_DATA FOR ANALYSIS_.
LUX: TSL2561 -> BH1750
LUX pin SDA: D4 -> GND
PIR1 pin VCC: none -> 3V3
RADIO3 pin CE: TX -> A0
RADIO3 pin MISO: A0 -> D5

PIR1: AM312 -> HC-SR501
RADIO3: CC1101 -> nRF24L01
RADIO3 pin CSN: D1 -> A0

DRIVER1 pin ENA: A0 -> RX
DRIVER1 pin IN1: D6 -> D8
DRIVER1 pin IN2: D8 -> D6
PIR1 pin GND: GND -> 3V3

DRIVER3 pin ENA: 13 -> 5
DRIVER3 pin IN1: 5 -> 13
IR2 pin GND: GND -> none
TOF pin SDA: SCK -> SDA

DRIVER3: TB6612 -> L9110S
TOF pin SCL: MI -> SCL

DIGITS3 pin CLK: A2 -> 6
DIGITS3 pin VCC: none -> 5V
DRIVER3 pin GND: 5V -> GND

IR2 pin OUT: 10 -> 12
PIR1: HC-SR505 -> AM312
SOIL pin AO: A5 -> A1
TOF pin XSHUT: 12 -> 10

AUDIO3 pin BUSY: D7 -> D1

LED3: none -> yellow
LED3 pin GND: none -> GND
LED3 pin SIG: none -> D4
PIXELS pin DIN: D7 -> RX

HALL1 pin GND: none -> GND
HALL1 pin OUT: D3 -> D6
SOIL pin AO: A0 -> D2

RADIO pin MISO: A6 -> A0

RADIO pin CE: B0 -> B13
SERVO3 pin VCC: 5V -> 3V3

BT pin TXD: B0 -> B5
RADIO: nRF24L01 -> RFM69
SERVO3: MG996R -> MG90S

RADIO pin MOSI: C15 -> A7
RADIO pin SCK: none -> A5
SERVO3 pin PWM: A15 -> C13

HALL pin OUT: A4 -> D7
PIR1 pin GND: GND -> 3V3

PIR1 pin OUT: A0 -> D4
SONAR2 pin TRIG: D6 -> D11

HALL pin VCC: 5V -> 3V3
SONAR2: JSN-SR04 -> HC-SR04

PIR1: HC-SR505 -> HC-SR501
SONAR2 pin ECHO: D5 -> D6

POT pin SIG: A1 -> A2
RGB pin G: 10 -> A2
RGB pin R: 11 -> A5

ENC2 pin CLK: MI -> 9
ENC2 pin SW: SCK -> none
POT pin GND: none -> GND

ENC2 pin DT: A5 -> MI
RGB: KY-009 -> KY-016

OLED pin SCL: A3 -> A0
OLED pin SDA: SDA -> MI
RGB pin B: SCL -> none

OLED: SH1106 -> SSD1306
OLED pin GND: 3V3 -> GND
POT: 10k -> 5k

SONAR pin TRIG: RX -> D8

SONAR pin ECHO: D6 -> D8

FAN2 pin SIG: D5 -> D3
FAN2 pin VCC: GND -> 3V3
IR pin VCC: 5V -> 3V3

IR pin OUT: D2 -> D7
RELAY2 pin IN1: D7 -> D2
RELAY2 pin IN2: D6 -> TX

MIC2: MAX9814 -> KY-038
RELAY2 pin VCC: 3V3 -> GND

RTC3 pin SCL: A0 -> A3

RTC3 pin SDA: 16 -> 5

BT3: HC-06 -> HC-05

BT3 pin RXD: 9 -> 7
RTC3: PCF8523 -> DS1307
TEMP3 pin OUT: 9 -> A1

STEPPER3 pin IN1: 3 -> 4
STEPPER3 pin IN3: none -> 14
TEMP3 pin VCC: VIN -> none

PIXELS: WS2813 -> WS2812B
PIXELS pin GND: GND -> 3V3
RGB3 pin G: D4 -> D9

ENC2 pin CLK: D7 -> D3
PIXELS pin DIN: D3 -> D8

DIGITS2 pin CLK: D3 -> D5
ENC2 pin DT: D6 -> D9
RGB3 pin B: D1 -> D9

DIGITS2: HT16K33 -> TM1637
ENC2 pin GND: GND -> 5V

_ACTIVITY_. Each line from the top of the material above through the line with "RELAY2 pin IN2: D6 -> TX" must be echoed exactly, and no other line.

_ANSWER AREA_.
LUX: TSL2561 -> BH1750
LUX pin SDA: D4 -> GND
PIR1 pin VCC: none -> 3V3
RADIO3 pin CE: TX -> A0
RADIO3 pin MISO: A0 -> D5

PIR1: AM312 -> HC-SR501
RADIO3: CC1101 -> nRF24L01
RADIO3 pin CSN: D1 -> A0

DRIVER1 pin ENA: A0 -> RX
DRIVER1 pin IN1: D6 -> D8
DRIVER1 pin IN2: D8 -> D6
PIR1 pin GND: GND -> 3V3

DRIVER3 pin ENA: 13 -> 5
DRIVER3 pin IN1: 5 -> 13
IR2 pin GND: GND -> none
TOF pin SDA: SCK -> SDA

DRIVER3: TB6612 -> L9110S
TOF pin SCL: MI -> SCL

DIGITS3 pin CLK: A2 -> 6
DIGITS3 pin VCC: none -> 5V
DRIVER3 pin GND: 5V -> GND

IR2 pin OUT: 10 -> 12
PIR1: HC-SR505 -> AM312
SOIL pin AO: A5 -> A1
TOF pin XSHUT: 12 -> 10

AUDIO3 pin BUSY: D7 -> D1

LED3: none -> yellow
LED3 pin GND: none -> GND
LED3 pin SIG: none -> D4
PIXELS pin DIN: D7 -> RX

HALL1 pin GND: none -> GND
HALL1 pin OUT: D3 -> D6
SOIL pin AO: A0 -> D2

RADIO pin MISO: A6 -> A0

RADIO pin CE: B0 -> B13
SERVO3 pin VCC: 5V -> 3V3

BT pin TXD: B0 -> B5
RADIO: nRF24L01 -> RFM69
SERVO3: MG996R -> MG90S

RADIO pin MOSI: C15 -> A7
RADIO pin SCK: none -> A5
SERVO3 pin PWM: A15 -> C13

HALL pin OUT: A4 -> D7
PIR1 pin GND: GND -> 3V3

PIR1 pin OUT: A0 -> D4
SONAR2 pin TRIG: D6 -> D11

HALL pin VCC: 5V -> 3V3
SONAR2: JSN-SR04 -> HC-SR04

PIR1: HC-SR505 -> HC-SR501
SONAR2 pin ECHO: D5 -> D6

POT pin SIG: A1 -> A2
RGB pin G: 10 -> A2
RGB pin R: 11 -> A5

ENC2 pin CLK: MI -> 9
ENC2 pin SW: SCK -> none
POT pin GND: none -> GND

ENC2 pin DT: A5 -> MI
RGB: KY-009 -> KY-016

OLED pin SCL: A3 -> A0
OLED pin SDA: SDA -> MI
RGB pin B: SCL -> none

OLED: SH1106 -> SSD1306
OLED pin GND: 3V3 -> GND
POT: 10k -> 5k

SONAR pin TRIG: RX -> D8

SONAR pin ECHO: D6 -> D8

FAN2 pin SIG: D5 -> D3
FAN2 pin VCC: GND -> 3V3
IR pin VCC: 5V -> 3V3

IR pin OUT: D2 -> D7
RELAY2 pin IN1: D7 -> D2
RELAY2 pin IN2: D6 -> TX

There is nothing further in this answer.